Write out each record exactly and skip every image.

Items from a dataset
>>>>
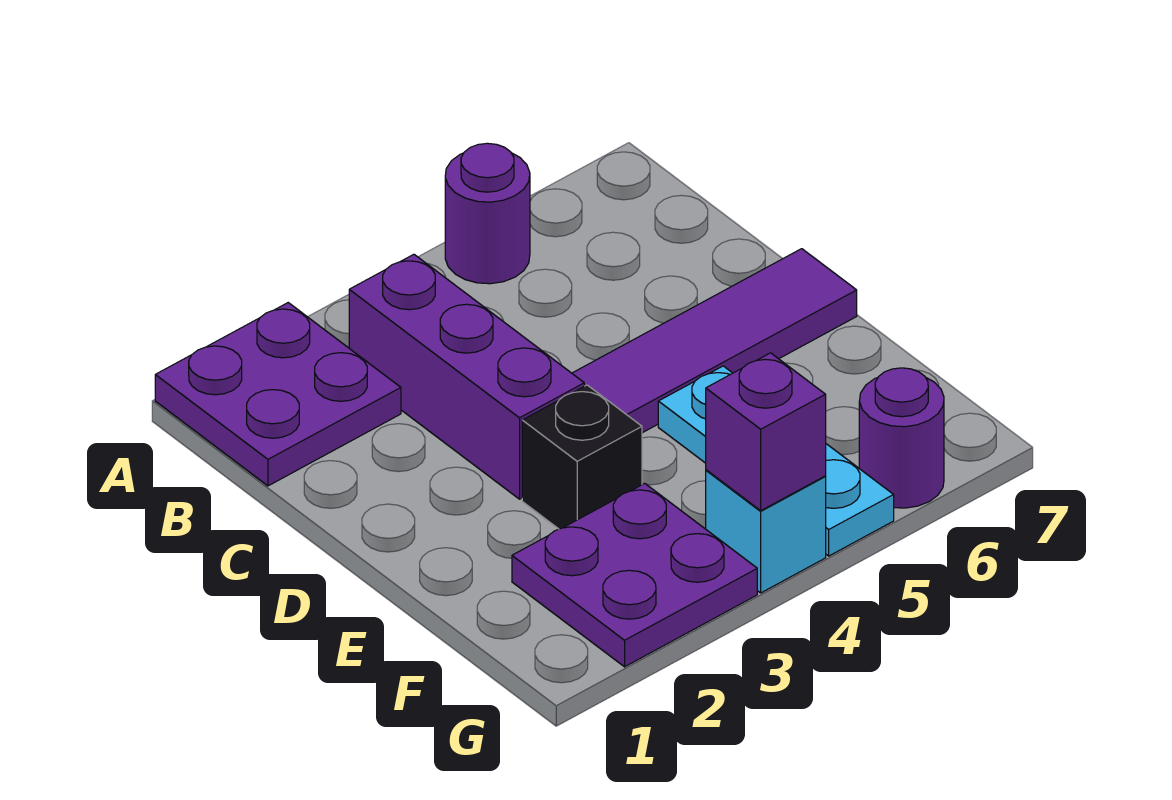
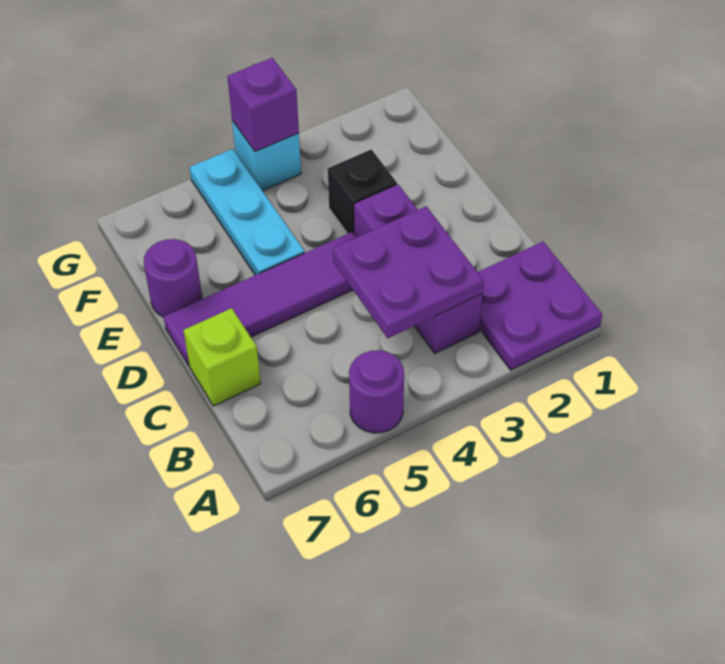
none -> lime brick C7 level 1
purple plate F2:G3 level 1 -> purple plate B3:C4 level 2
purple round brick G6 level 1 -> purple round brick E7 level 1

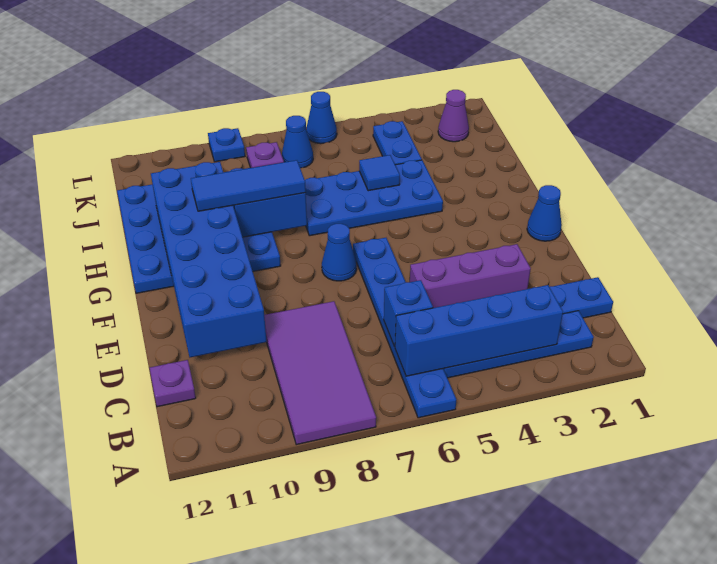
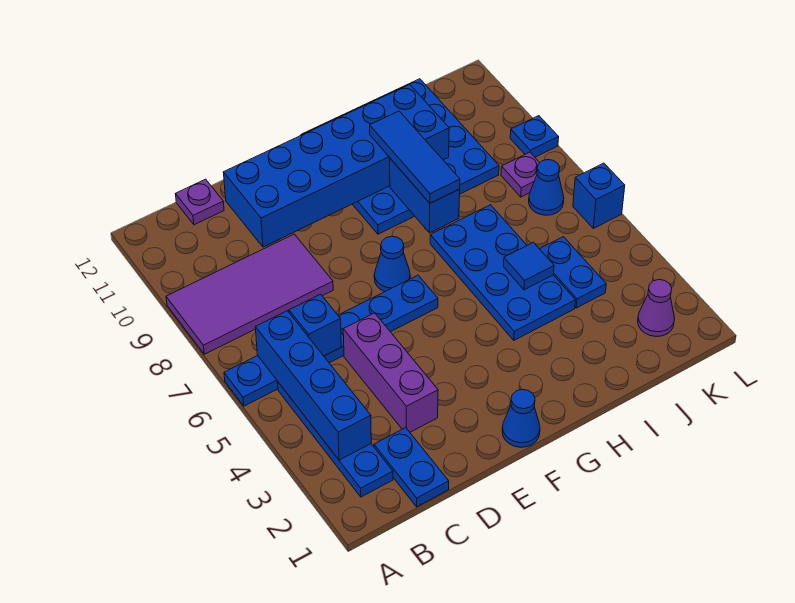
blue plate J4:K4 level 1 -> blue plate J4:J5 level 1
blue cone L6 level 1 -> blue brick L6 level 1

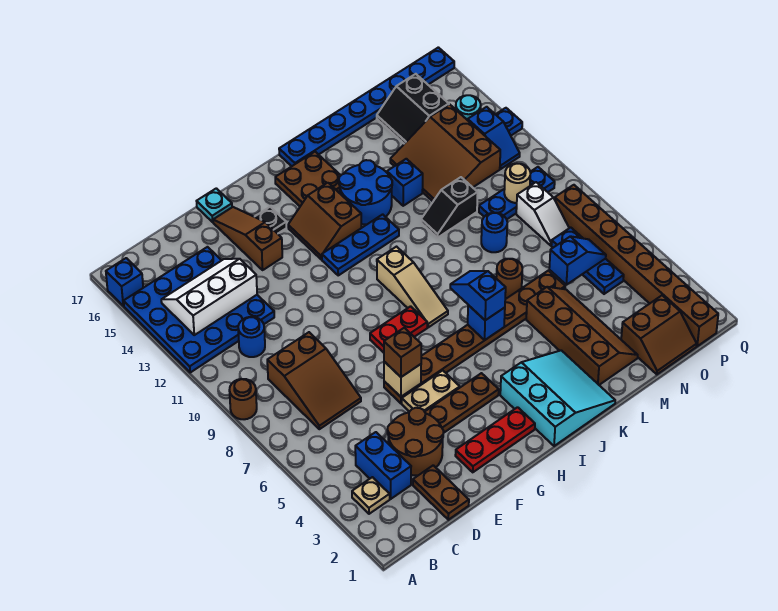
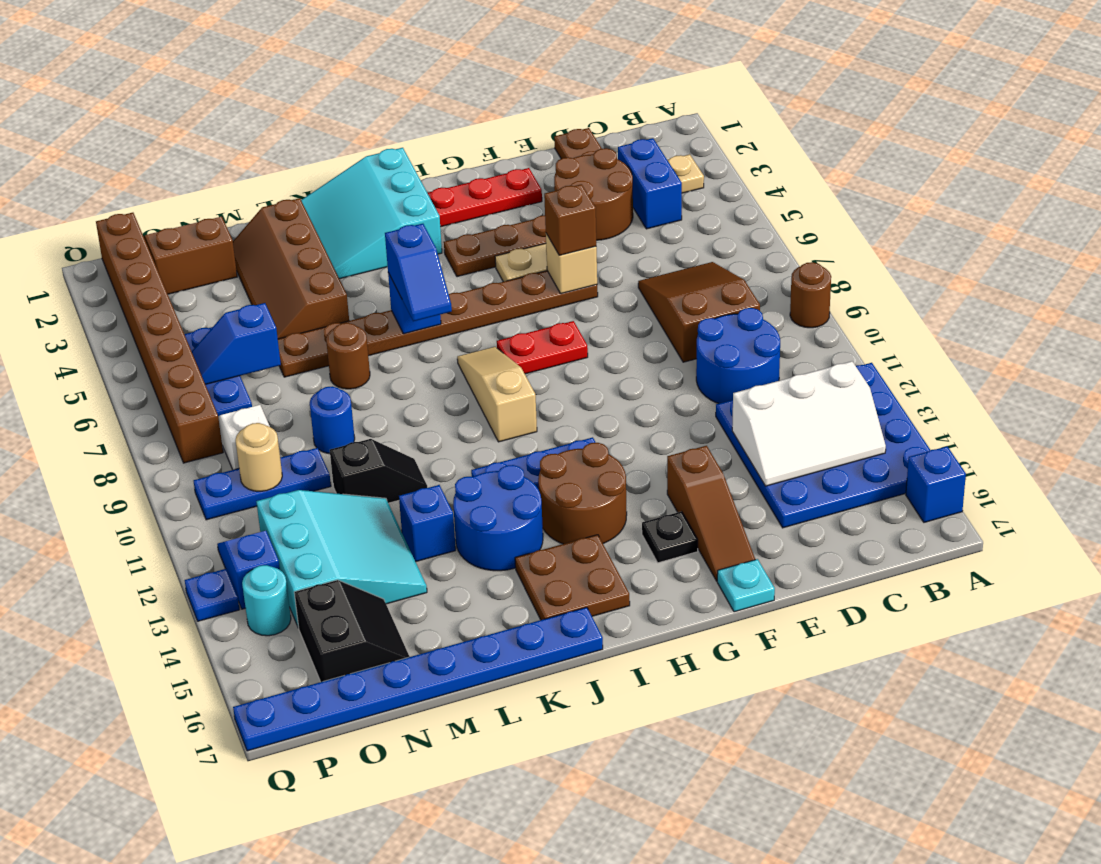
blue round brick C11 level 1 -> blue round brick C10:D11 level 1
brown slope H13:I14 level 1 top I -> brown round brick H13:I14 level 1
brown slope M12:O14 level 1 top O -> cyan slope M12:O14 level 1 top O

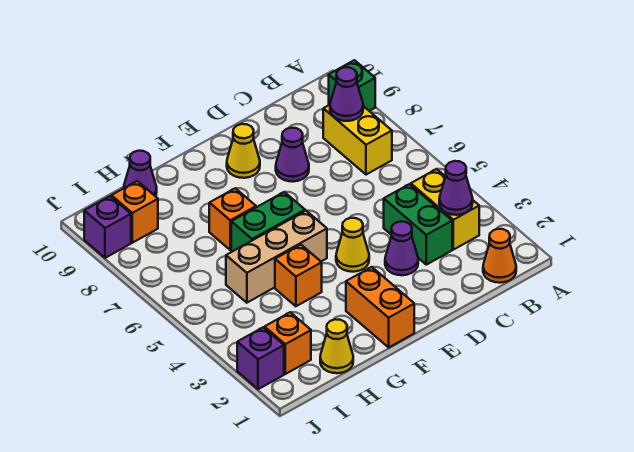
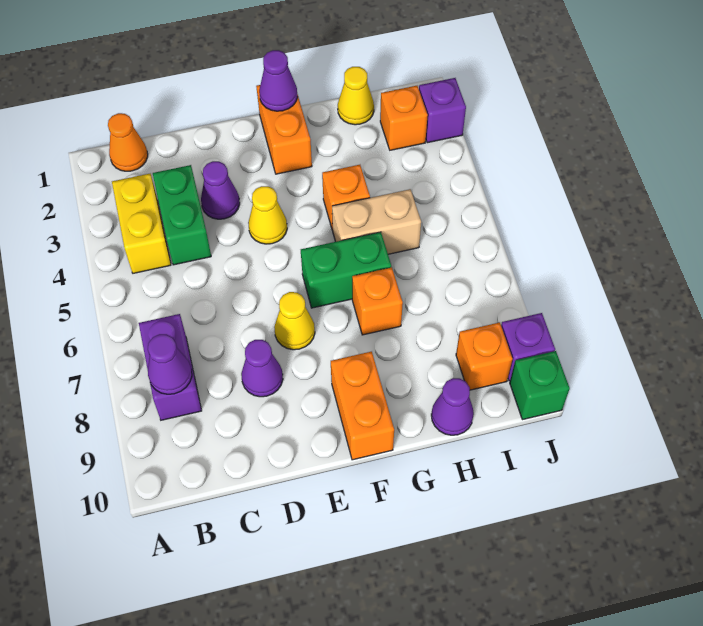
green brick A9 level 1 -> green brick J10 level 1
purple cone B3 level 2 -> purple cone F1 level 2
yellow brick B7:B8 level 1 -> purple brick B7:B8 level 1
yellow cone E9 level 1 -> yellow cone E7 level 1
tan brick F5:H5 level 1 -> tan brick G5:H5 level 1
none -> orange brick F9:F10 level 1

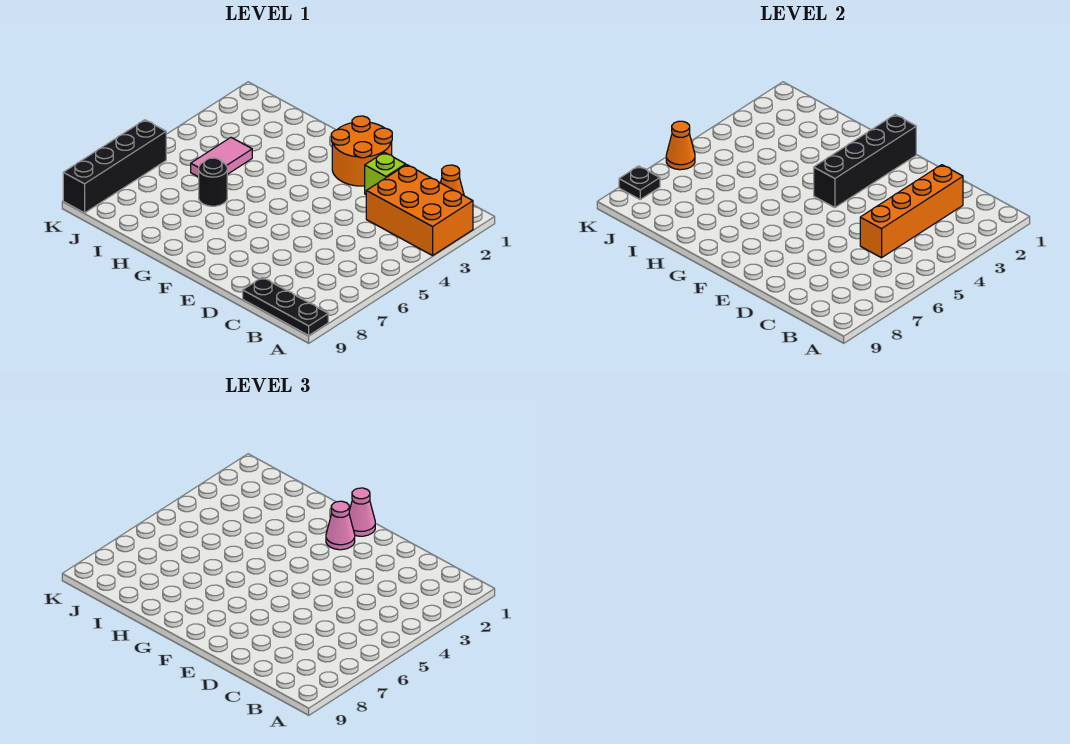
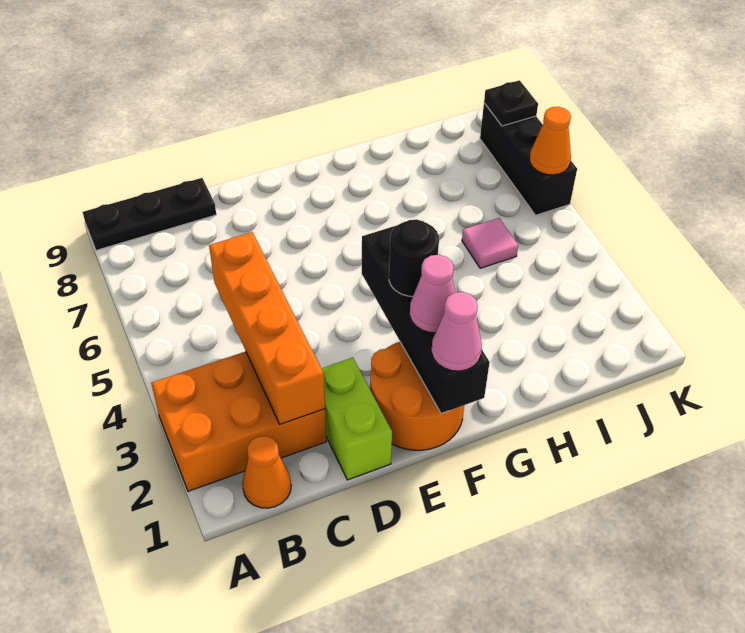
lime brick D2 level 1 -> lime brick D1:D2 level 1
black round brick H6 level 1 -> black round brick F3 level 3
pink tile I4:I5 level 1 -> pink tile I5 level 1
black brick K6:K9 level 1 -> black brick K6:K8 level 1

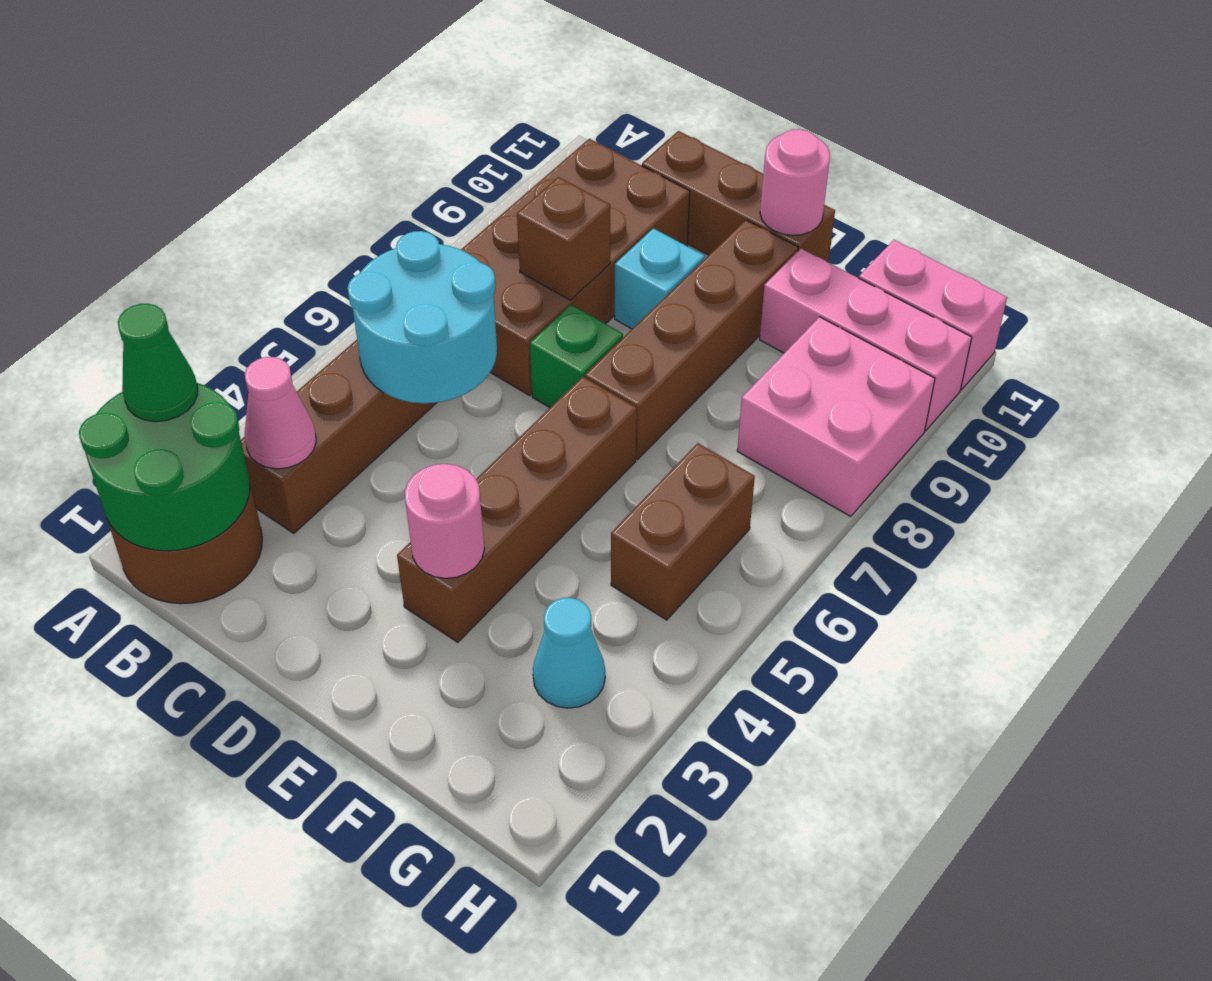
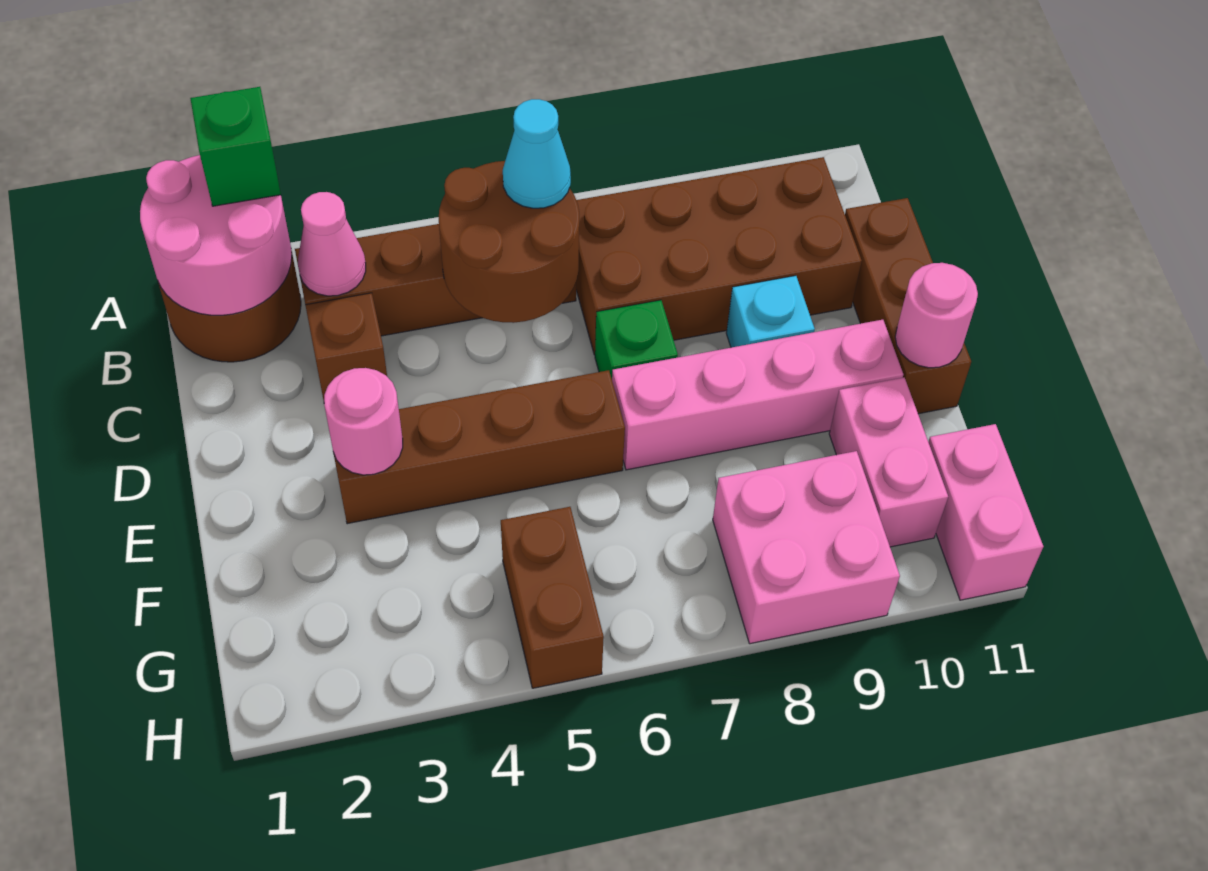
green round brick A1:B2 level 2 -> pink round brick A1:B2 level 2
green cone A2 level 3 -> green brick A2 level 3
cyan round brick B5:C6 level 2 -> brown round brick B5:C6 level 2
brown brick C8 level 2 -> brown brick C3 level 1
brown brick E7:E10 level 1 -> pink brick E7:E10 level 1
pink brick F10:H10 level 1 -> pink brick F10:G10 level 1
cyan cone G3 level 1 -> cyan cone B6 level 3
brown brick G5:G6 level 1 -> brown brick G5:H5 level 1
<<<<
● EXERCISE ANSWER:
none -> lime brick C7 level 1
purple plate F2:G3 level 1 -> purple plate B3:C4 level 2
purple round brick G6 level 1 -> purple round brick E7 level 1

blue plate J4:K4 level 1 -> blue plate J4:J5 level 1
blue cone L6 level 1 -> blue brick L6 level 1

blue round brick C11 level 1 -> blue round brick C10:D11 level 1
brown slope H13:I14 level 1 top I -> brown round brick H13:I14 level 1
brown slope M12:O14 level 1 top O -> cyan slope M12:O14 level 1 top O

green brick A9 level 1 -> green brick J10 level 1
purple cone B3 level 2 -> purple cone F1 level 2
yellow brick B7:B8 level 1 -> purple brick B7:B8 level 1
yellow cone E9 level 1 -> yellow cone E7 level 1
tan brick F5:H5 level 1 -> tan brick G5:H5 level 1
none -> orange brick F9:F10 level 1

lime brick D2 level 1 -> lime brick D1:D2 level 1
black round brick H6 level 1 -> black round brick F3 level 3
pink tile I4:I5 level 1 -> pink tile I5 level 1
black brick K6:K9 level 1 -> black brick K6:K8 level 1

green round brick A1:B2 level 2 -> pink round brick A1:B2 level 2
green cone A2 level 3 -> green brick A2 level 3
cyan round brick B5:C6 level 2 -> brown round brick B5:C6 level 2
brown brick C8 level 2 -> brown brick C3 level 1
brown brick E7:E10 level 1 -> pink brick E7:E10 level 1
pink brick F10:H10 level 1 -> pink brick F10:G10 level 1
cyan cone G3 level 1 -> cyan cone B6 level 3
brown brick G5:G6 level 1 -> brown brick G5:H5 level 1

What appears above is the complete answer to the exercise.